#### Material to process:
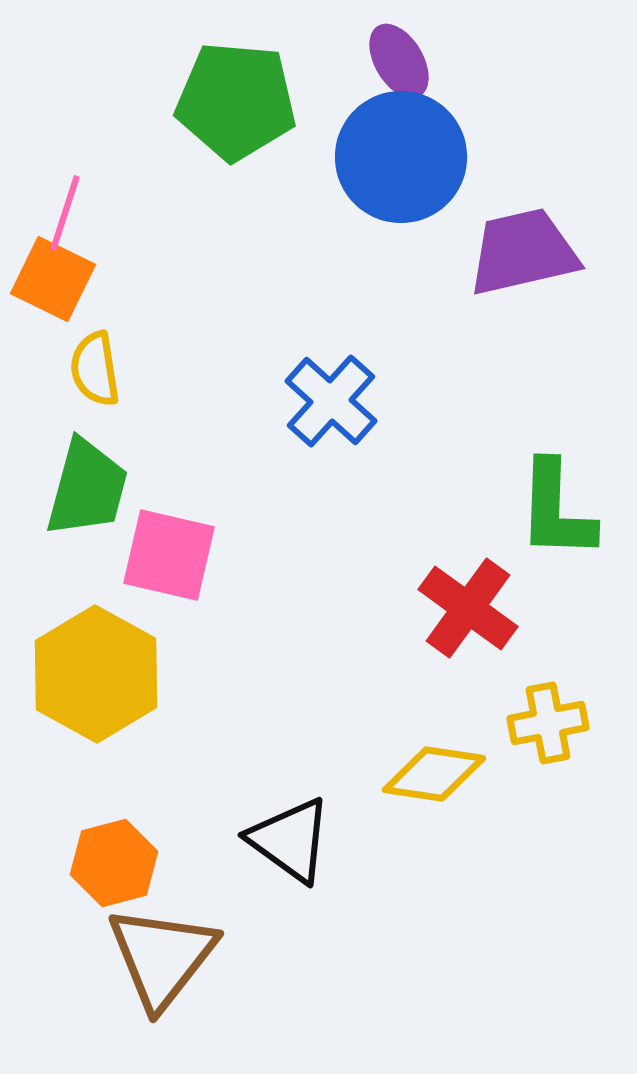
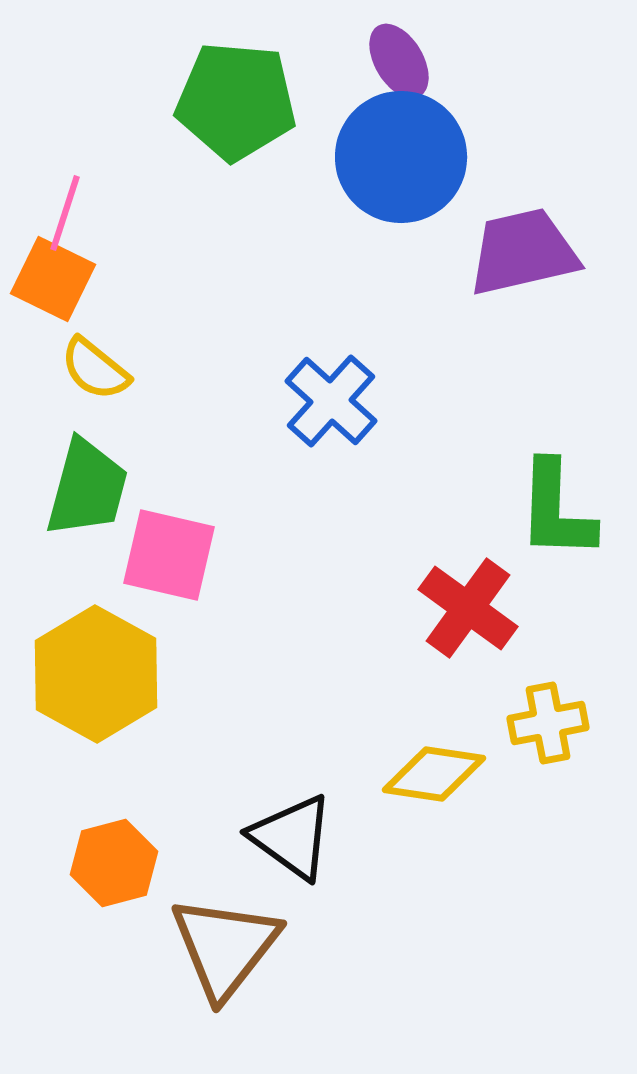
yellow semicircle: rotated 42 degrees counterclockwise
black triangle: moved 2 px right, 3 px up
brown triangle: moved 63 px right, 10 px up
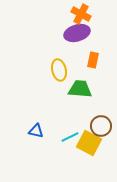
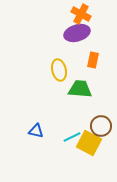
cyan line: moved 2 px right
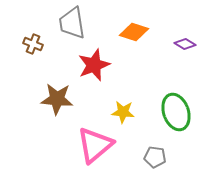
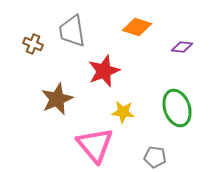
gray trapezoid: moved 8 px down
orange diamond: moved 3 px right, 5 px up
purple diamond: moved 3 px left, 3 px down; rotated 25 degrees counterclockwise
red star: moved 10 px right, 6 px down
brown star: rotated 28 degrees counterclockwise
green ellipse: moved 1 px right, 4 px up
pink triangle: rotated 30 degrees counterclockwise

#### Problem requirements:
Pictures aside, retype the entries above exactly as they are.

#### Response:
yellow semicircle: rotated 42 degrees counterclockwise
black triangle: moved 2 px right, 3 px up
brown triangle: moved 63 px right, 10 px up
cyan line: moved 2 px right
gray trapezoid: moved 8 px down
orange diamond: moved 3 px right, 5 px up
purple diamond: moved 3 px left, 3 px down; rotated 25 degrees counterclockwise
red star: moved 10 px right, 6 px down
brown star: rotated 28 degrees counterclockwise
green ellipse: moved 1 px right, 4 px up
pink triangle: rotated 30 degrees counterclockwise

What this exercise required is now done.